> **What you should do**: Retype exactly the lines that run from the start of the data to the line holding "Palima Talk: [94,511,290,679]", including both, and only those.

** Opening Dataset records block **

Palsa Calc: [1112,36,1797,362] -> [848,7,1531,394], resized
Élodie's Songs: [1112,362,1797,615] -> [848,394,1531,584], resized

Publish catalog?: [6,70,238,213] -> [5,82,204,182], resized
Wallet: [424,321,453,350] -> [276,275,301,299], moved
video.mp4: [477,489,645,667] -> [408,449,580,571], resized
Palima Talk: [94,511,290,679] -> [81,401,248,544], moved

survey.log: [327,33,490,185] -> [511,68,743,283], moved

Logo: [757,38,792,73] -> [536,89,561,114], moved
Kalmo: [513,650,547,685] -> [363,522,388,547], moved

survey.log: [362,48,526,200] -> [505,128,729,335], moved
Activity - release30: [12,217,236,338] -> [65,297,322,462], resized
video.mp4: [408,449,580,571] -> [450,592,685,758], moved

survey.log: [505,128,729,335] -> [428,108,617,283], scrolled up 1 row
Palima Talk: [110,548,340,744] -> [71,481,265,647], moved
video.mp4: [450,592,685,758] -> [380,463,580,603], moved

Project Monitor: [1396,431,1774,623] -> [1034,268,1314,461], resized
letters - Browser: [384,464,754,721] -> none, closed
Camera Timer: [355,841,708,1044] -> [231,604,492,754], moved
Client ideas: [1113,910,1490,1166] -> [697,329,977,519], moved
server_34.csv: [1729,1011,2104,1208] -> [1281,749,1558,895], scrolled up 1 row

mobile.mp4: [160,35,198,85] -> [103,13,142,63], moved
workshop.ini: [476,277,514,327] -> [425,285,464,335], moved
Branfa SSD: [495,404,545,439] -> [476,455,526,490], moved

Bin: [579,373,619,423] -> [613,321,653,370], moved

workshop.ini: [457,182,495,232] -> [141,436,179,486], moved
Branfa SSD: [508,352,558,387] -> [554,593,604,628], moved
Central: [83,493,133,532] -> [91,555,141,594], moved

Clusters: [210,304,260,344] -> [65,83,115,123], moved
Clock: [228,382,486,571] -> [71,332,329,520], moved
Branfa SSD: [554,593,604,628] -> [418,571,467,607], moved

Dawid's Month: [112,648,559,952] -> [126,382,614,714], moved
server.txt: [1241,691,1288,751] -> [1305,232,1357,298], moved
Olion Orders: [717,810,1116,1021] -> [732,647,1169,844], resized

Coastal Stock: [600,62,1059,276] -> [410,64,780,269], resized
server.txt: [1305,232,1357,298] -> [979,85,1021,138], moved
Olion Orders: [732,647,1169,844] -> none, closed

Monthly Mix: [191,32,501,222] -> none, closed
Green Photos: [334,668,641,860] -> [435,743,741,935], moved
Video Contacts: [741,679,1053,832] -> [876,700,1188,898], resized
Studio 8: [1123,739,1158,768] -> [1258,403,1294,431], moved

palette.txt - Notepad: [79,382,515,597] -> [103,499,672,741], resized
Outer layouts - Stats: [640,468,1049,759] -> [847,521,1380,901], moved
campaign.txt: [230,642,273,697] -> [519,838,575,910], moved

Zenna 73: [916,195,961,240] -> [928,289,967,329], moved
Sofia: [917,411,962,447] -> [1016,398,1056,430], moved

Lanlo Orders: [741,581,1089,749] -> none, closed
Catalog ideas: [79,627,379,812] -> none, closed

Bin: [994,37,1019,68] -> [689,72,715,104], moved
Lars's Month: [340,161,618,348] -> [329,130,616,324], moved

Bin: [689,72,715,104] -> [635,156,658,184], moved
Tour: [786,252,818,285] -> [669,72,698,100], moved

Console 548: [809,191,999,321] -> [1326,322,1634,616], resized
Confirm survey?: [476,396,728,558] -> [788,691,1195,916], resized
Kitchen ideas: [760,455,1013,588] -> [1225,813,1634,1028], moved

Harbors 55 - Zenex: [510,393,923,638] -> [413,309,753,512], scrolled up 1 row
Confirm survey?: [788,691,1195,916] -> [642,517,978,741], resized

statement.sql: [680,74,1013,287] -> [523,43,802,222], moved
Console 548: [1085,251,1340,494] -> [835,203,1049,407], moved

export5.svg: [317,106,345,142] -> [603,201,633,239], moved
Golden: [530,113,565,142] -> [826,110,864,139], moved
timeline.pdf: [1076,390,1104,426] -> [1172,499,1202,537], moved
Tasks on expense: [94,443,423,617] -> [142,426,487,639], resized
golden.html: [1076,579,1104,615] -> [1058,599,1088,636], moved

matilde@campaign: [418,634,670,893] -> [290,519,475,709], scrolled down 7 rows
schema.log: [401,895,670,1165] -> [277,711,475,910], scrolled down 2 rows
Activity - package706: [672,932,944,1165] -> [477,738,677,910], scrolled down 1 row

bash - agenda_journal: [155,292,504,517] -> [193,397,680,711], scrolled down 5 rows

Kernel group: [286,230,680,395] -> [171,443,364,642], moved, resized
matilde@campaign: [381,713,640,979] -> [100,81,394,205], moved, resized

** Closing Dataset records block **

> **Response to this task**:
Palsa Calc: [1112,36,1797,362] -> [848,7,1531,394], resized
Élodie's Songs: [1112,362,1797,615] -> [848,394,1531,584], resized

Publish catalog?: [6,70,238,213] -> [5,82,204,182], resized
Wallet: [424,321,453,350] -> [276,275,301,299], moved
video.mp4: [477,489,645,667] -> [408,449,580,571], resized
Palima Talk: [94,511,290,679] -> [81,401,248,544], moved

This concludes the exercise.